- Task -
Give back the data in full, with every line exact.

--*--

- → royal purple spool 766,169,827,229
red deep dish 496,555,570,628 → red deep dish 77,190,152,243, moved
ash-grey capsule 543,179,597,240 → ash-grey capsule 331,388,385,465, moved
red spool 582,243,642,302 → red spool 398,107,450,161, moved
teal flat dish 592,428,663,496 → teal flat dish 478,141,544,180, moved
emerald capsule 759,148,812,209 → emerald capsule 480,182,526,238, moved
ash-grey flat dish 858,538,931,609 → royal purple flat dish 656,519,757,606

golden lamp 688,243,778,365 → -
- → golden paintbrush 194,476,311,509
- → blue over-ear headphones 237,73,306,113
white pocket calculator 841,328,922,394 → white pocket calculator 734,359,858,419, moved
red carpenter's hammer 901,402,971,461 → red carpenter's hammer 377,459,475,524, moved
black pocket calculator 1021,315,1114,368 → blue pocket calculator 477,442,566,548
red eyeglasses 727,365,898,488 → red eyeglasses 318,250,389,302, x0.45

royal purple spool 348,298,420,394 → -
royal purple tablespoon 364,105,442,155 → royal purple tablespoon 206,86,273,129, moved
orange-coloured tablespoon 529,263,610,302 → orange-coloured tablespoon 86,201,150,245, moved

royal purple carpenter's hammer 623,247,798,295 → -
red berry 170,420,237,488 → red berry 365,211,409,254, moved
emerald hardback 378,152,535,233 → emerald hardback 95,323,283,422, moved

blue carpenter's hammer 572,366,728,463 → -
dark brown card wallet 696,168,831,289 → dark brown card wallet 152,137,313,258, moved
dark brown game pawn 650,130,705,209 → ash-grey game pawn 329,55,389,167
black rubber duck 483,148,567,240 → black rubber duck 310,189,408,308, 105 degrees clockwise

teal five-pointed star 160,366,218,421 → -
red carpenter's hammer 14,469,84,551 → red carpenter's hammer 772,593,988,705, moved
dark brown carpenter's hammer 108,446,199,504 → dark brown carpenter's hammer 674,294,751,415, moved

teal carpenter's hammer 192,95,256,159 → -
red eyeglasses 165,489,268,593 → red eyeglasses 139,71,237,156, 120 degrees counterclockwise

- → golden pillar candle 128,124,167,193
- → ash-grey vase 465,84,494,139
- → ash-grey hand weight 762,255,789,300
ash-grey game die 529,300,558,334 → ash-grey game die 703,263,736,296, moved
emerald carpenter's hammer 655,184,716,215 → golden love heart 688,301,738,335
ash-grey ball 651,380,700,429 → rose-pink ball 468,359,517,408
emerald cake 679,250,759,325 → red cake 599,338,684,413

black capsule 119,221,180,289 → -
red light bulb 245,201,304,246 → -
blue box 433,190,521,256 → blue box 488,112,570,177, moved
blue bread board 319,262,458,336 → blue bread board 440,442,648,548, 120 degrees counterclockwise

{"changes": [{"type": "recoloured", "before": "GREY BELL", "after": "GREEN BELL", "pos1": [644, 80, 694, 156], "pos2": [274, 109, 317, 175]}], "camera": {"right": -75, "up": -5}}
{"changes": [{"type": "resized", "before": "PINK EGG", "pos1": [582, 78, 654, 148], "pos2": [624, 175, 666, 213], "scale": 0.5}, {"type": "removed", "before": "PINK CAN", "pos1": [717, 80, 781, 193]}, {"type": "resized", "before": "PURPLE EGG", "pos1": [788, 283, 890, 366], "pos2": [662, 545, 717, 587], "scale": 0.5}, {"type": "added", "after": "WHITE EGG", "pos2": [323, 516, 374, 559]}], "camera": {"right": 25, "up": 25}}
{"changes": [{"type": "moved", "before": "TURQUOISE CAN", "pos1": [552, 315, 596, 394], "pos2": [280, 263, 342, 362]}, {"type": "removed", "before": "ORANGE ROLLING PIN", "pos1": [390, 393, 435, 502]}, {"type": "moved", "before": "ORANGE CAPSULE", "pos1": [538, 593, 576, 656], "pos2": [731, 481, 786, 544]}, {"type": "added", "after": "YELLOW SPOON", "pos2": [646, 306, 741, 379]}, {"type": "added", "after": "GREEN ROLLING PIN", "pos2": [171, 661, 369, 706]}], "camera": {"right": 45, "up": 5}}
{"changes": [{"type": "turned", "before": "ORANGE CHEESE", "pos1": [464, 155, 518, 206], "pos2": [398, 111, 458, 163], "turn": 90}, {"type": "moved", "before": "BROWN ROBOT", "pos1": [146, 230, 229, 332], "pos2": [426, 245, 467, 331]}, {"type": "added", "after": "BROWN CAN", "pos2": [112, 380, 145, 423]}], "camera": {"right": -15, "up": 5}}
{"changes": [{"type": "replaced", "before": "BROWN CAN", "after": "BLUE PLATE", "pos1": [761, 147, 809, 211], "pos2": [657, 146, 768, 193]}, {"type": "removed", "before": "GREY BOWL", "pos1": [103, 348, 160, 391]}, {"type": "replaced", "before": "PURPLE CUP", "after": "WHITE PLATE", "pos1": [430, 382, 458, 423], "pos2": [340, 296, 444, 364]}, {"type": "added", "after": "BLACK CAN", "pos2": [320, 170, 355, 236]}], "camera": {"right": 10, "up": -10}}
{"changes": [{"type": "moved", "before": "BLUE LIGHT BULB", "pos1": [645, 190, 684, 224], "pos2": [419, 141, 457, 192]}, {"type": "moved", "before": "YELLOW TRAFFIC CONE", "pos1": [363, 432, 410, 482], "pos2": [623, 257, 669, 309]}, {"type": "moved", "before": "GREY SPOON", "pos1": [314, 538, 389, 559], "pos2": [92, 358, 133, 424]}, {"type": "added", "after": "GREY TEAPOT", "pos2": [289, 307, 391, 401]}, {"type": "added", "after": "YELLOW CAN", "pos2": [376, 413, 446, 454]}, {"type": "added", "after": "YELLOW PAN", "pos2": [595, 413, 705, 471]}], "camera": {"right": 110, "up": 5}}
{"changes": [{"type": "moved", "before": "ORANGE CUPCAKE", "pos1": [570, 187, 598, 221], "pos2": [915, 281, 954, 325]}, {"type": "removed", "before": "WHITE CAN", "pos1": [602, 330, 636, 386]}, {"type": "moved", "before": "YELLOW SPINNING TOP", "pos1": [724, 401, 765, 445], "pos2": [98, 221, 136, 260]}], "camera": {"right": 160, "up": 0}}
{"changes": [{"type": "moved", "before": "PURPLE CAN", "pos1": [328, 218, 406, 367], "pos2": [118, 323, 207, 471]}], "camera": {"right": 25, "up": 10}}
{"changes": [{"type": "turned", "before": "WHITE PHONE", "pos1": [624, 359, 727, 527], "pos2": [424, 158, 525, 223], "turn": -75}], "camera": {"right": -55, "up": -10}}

--*--

- Response below -
- → royal purple spool 766,169,827,229
red deep dish 496,555,570,628 → red deep dish 77,190,152,243, moved
ash-grey capsule 543,179,597,240 → ash-grey capsule 331,388,385,465, moved
red spool 582,243,642,302 → red spool 398,107,450,161, moved
teal flat dish 592,428,663,496 → teal flat dish 478,141,544,180, moved
emerald capsule 759,148,812,209 → emerald capsule 480,182,526,238, moved
ash-grey flat dish 858,538,931,609 → royal purple flat dish 656,519,757,606

golden lamp 688,243,778,365 → -
- → golden paintbrush 194,476,311,509
- → blue over-ear headphones 237,73,306,113
white pocket calculator 841,328,922,394 → white pocket calculator 734,359,858,419, moved
red carpenter's hammer 901,402,971,461 → red carpenter's hammer 377,459,475,524, moved
black pocket calculator 1021,315,1114,368 → blue pocket calculator 477,442,566,548
red eyeglasses 727,365,898,488 → red eyeglasses 318,250,389,302, x0.45

royal purple spool 348,298,420,394 → -
royal purple tablespoon 364,105,442,155 → royal purple tablespoon 206,86,273,129, moved
orange-coloured tablespoon 529,263,610,302 → orange-coloured tablespoon 86,201,150,245, moved

royal purple carpenter's hammer 623,247,798,295 → -
red berry 170,420,237,488 → red berry 365,211,409,254, moved
emerald hardback 378,152,535,233 → emerald hardback 95,323,283,422, moved

blue carpenter's hammer 572,366,728,463 → -
dark brown card wallet 696,168,831,289 → dark brown card wallet 152,137,313,258, moved
dark brown game pawn 650,130,705,209 → ash-grey game pawn 329,55,389,167
black rubber duck 483,148,567,240 → black rubber duck 310,189,408,308, 105 degrees clockwise

teal five-pointed star 160,366,218,421 → -
red carpenter's hammer 14,469,84,551 → red carpenter's hammer 772,593,988,705, moved
dark brown carpenter's hammer 108,446,199,504 → dark brown carpenter's hammer 674,294,751,415, moved

teal carpenter's hammer 192,95,256,159 → -
red eyeglasses 165,489,268,593 → red eyeglasses 139,71,237,156, 120 degrees counterclockwise

- → golden pillar candle 128,124,167,193
- → ash-grey vase 465,84,494,139
- → ash-grey hand weight 762,255,789,300
ash-grey game die 529,300,558,334 → ash-grey game die 703,263,736,296, moved
emerald carpenter's hammer 655,184,716,215 → golden love heart 688,301,738,335
ash-grey ball 651,380,700,429 → rose-pink ball 468,359,517,408
emerald cake 679,250,759,325 → red cake 599,338,684,413

black capsule 119,221,180,289 → -
red light bulb 245,201,304,246 → -
blue box 433,190,521,256 → blue box 488,112,570,177, moved
blue bread board 319,262,458,336 → blue bread board 440,442,648,548, 120 degrees counterclockwise

{"changes": [{"type": "recoloured", "before": "GREY BELL", "after": "GREEN BELL", "pos1": [644, 80, 694, 156], "pos2": [274, 109, 317, 175]}], "camera": {"right": -75, "up": -5}}
{"changes": [{"type": "resized", "before": "PINK EGG", "pos1": [582, 78, 654, 148], "pos2": [624, 175, 666, 213], "scale": 0.5}, {"type": "removed", "before": "PINK CAN", "pos1": [717, 80, 781, 193]}, {"type": "resized", "before": "PURPLE EGG", "pos1": [788, 283, 890, 366], "pos2": [662, 545, 717, 587], "scale": 0.5}, {"type": "added", "after": "WHITE EGG", "pos2": [323, 516, 374, 559]}], "camera": {"right": 25, "up": 25}}
{"changes": [{"type": "moved", "before": "TURQUOISE CAN", "pos1": [552, 315, 596, 394], "pos2": [280, 263, 342, 362]}, {"type": "removed", "before": "ORANGE ROLLING PIN", "pos1": [390, 393, 435, 502]}, {"type": "moved", "before": "ORANGE CAPSULE", "pos1": [538, 593, 576, 656], "pos2": [731, 481, 786, 544]}, {"type": "added", "after": "YELLOW SPOON", "pos2": [646, 306, 741, 379]}, {"type": "added", "after": "GREEN ROLLING PIN", "pos2": [171, 661, 369, 706]}], "camera": {"right": 45, "up": 5}}
{"changes": [{"type": "turned", "before": "ORANGE CHEESE", "pos1": [464, 155, 518, 206], "pos2": [398, 111, 458, 163], "turn": 90}, {"type": "moved", "before": "BROWN ROBOT", "pos1": [146, 230, 229, 332], "pos2": [426, 245, 467, 331]}, {"type": "added", "after": "BROWN CAN", "pos2": [112, 380, 145, 423]}], "camera": {"right": -15, "up": 5}}
{"changes": [{"type": "replaced", "before": "BROWN CAN", "after": "BLUE PLATE", "pos1": [761, 147, 809, 211], "pos2": [657, 146, 768, 193]}, {"type": "removed", "before": "GREY BOWL", "pos1": [103, 348, 160, 391]}, {"type": "replaced", "before": "PURPLE CUP", "after": "WHITE PLATE", "pos1": [430, 382, 458, 423], "pos2": [340, 296, 444, 364]}, {"type": "added", "after": "BLACK CAN", "pos2": [320, 170, 355, 236]}], "camera": {"right": 10, "up": -10}}
{"changes": [{"type": "moved", "before": "BLUE LIGHT BULB", "pos1": [645, 190, 684, 224], "pos2": [419, 141, 457, 192]}, {"type": "moved", "before": "YELLOW TRAFFIC CONE", "pos1": [363, 432, 410, 482], "pos2": [623, 257, 669, 309]}, {"type": "moved", "before": "GREY SPOON", "pos1": [314, 538, 389, 559], "pos2": [92, 358, 133, 424]}, {"type": "added", "after": "GREY TEAPOT", "pos2": [289, 307, 391, 401]}, {"type": "added", "after": "YELLOW CAN", "pos2": [376, 413, 446, 454]}, {"type": "added", "after": "YELLOW PAN", "pos2": [595, 413, 705, 471]}], "camera": {"right": 110, "up": 5}}
{"changes": [{"type": "moved", "before": "ORANGE CUPCAKE", "pos1": [570, 187, 598, 221], "pos2": [915, 281, 954, 325]}, {"type": "removed", "before": "WHITE CAN", "pos1": [602, 330, 636, 386]}, {"type": "moved", "before": "YELLOW SPINNING TOP", "pos1": [724, 401, 765, 445], "pos2": [98, 221, 136, 260]}], "camera": {"right": 160, "up": 0}}
{"changes": [{"type": "moved", "before": "PURPLE CAN", "pos1": [328, 218, 406, 367], "pos2": [118, 323, 207, 471]}], "camera": {"right": 25, "up": 10}}
{"changes": [{"type": "turned", "before": "WHITE PHONE", "pos1": [624, 359, 727, 527], "pos2": [424, 158, 525, 223], "turn": -75}], "camera": {"right": -55, "up": -10}}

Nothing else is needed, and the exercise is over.